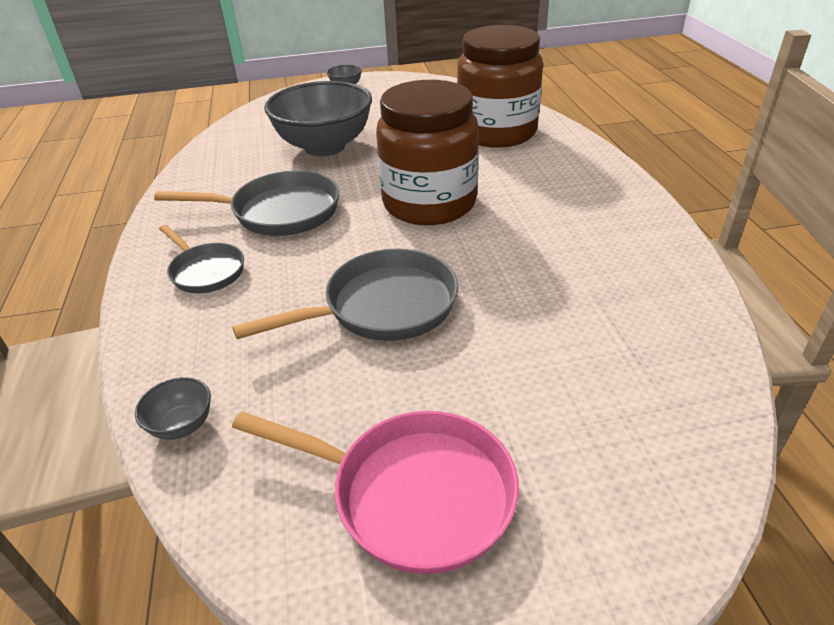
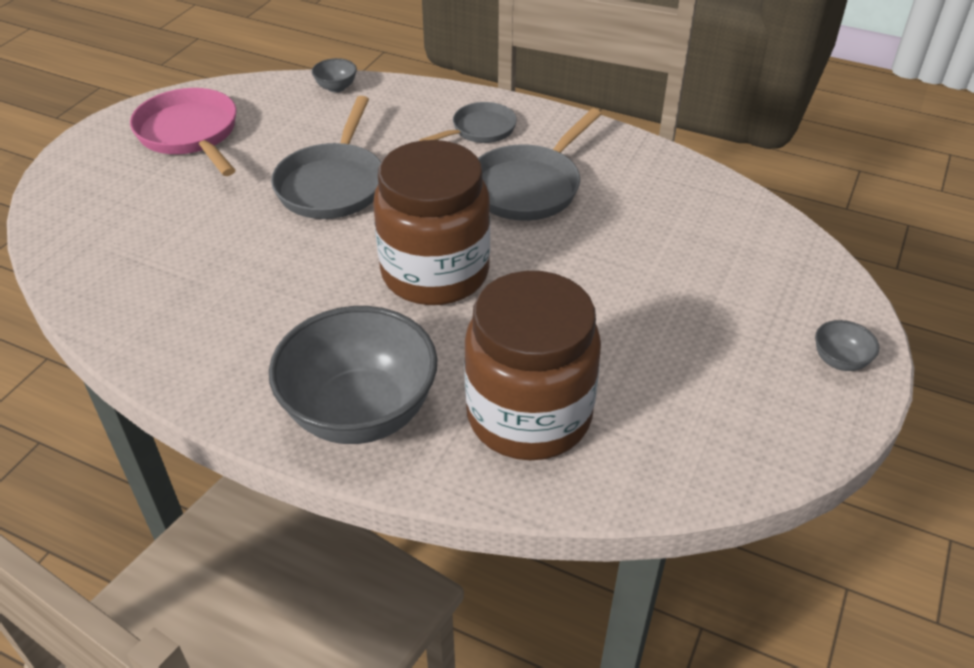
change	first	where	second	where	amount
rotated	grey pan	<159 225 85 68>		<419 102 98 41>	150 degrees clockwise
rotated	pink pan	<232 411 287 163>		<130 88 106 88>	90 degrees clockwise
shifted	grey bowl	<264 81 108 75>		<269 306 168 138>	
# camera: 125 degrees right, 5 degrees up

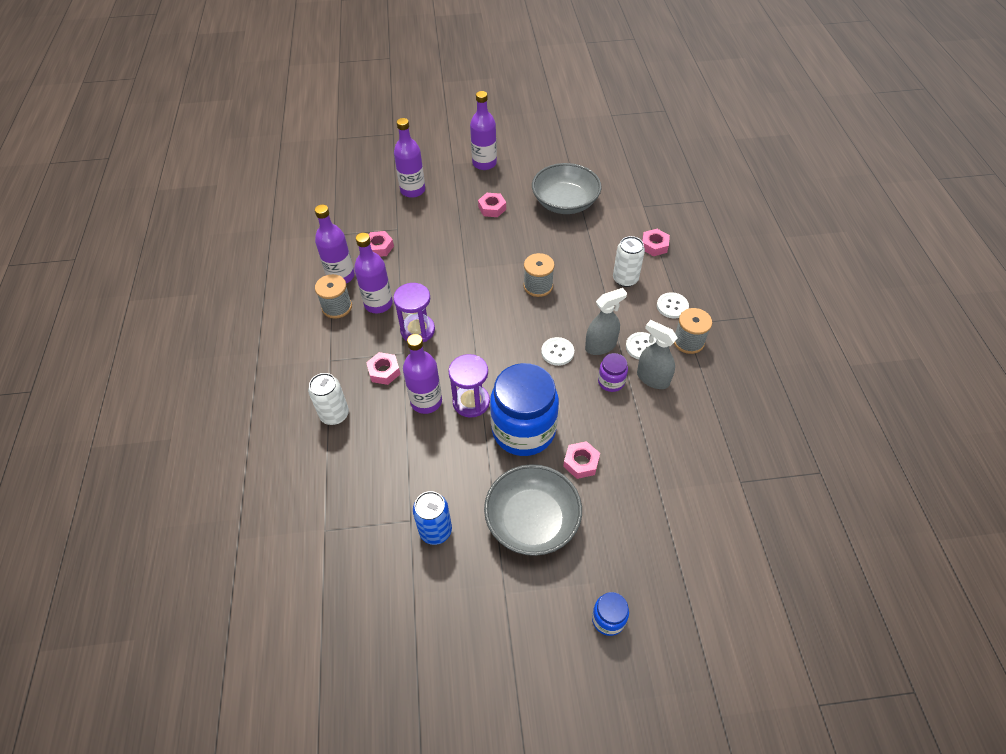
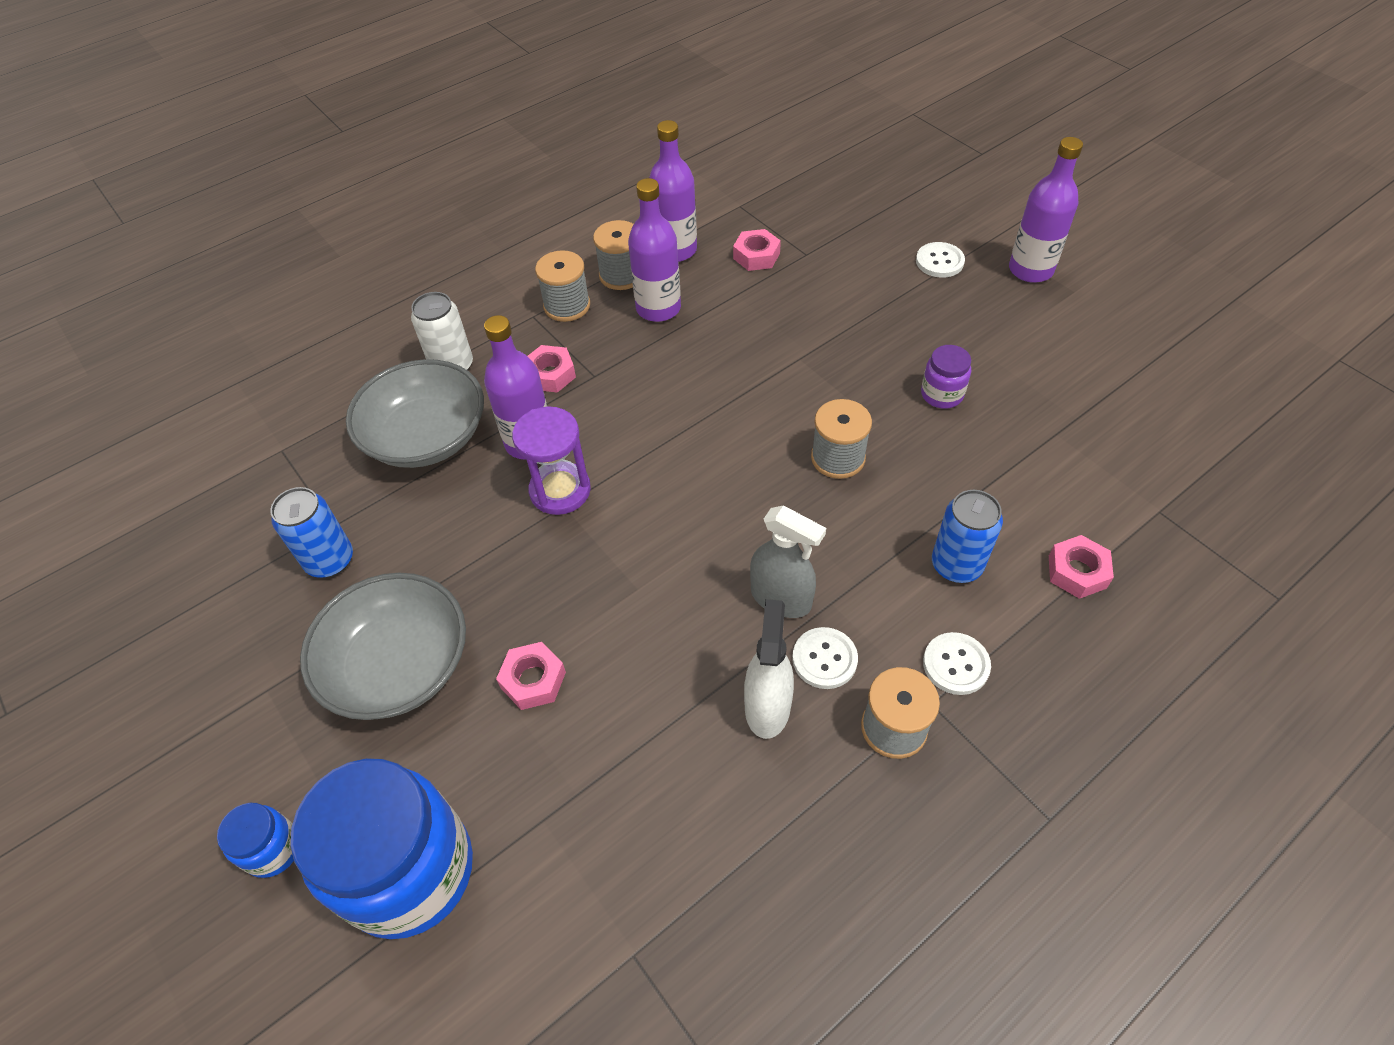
change	first	where	second	where	amount
gone	purple hourglass	<393 283 42 59>			
gone	purple bottle	<394 118 31 80>			
gone	pink nut	<478 193 28 24>			
shifted	blue jar	<490 363 69 93>		<291 759 182 180>	
shifted	grey bowl	<532 163 70 51>		<346 359 138 109>	
shifted	white button	<541 337 33 29>		<916 242 49 36>	
shifted	purple jar	<598 353 30 39>		<921 345 50 64>	
repainted	white can	<613 236 32 51>	blue can	<932 490 71 93>	
repainted	grey spray bottle	<637 320 41 69>	white spray bottle	<744 599 50 140>	
new			grey spool	<535 250 55 72>	
# camera: 60 degrees right, 0 degrees up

▬▬▬

== TASK DESCRIPTION ==
Each line from the top of the records through the one containing "306 168 138>" needs to be transcribed exactly, without pictures.

== SOLUTION ==
change	first	where	second	where	amount
rotated	grey pan	<159 225 85 68>		<419 102 98 41>	150 degrees clockwise
rotated	pink pan	<232 411 287 163>		<130 88 106 88>	90 degrees clockwise
shifted	grey bowl	<264 81 108 75>		<269 306 168 138>	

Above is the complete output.